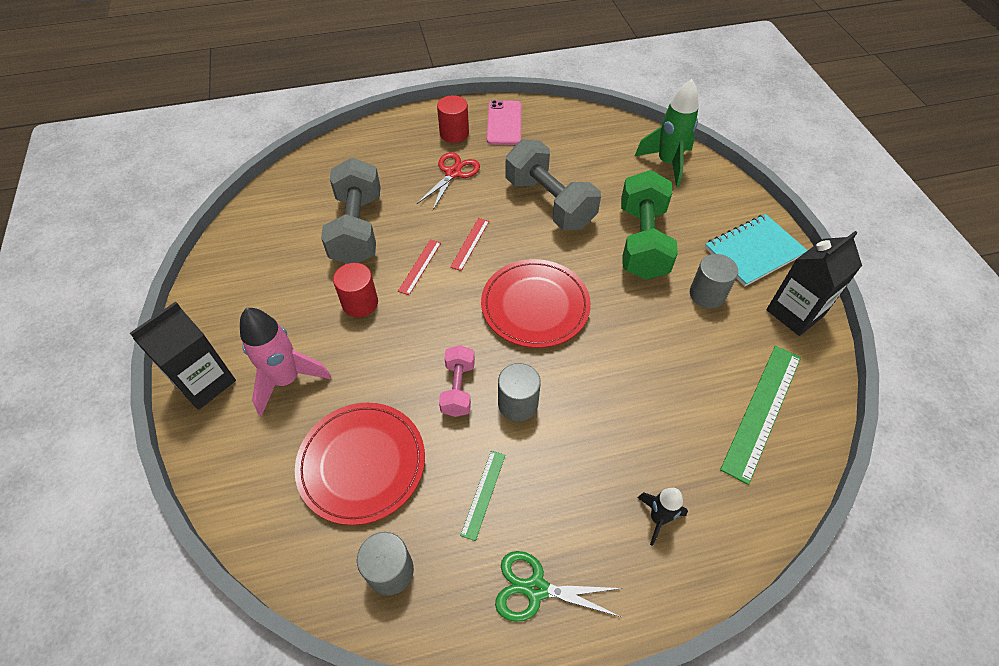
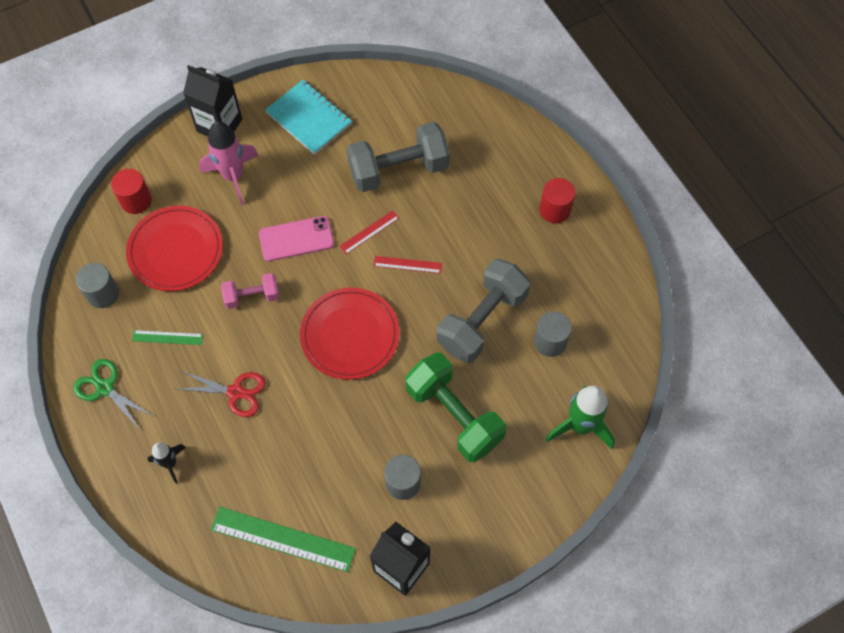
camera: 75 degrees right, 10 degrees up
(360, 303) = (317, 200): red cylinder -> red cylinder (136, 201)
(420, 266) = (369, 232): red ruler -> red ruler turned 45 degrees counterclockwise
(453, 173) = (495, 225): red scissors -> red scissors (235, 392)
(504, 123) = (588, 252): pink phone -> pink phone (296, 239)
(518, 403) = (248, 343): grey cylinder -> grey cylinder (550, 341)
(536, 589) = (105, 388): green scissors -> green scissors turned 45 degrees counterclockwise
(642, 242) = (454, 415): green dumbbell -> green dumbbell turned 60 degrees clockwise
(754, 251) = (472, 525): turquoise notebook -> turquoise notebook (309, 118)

Your objective
Your answer should reproduce every line of the data verbatim and include no images.

Exercise answer
camera: 75 degrees right, 10 degrees up
(360, 303) = (317, 200): red cylinder -> red cylinder (136, 201)
(420, 266) = (369, 232): red ruler -> red ruler turned 45 degrees counterclockwise
(453, 173) = (495, 225): red scissors -> red scissors (235, 392)
(504, 123) = (588, 252): pink phone -> pink phone (296, 239)
(518, 403) = (248, 343): grey cylinder -> grey cylinder (550, 341)
(536, 589) = (105, 388): green scissors -> green scissors turned 45 degrees counterclockwise
(642, 242) = (454, 415): green dumbbell -> green dumbbell turned 60 degrees clockwise
(754, 251) = (472, 525): turquoise notebook -> turquoise notebook (309, 118)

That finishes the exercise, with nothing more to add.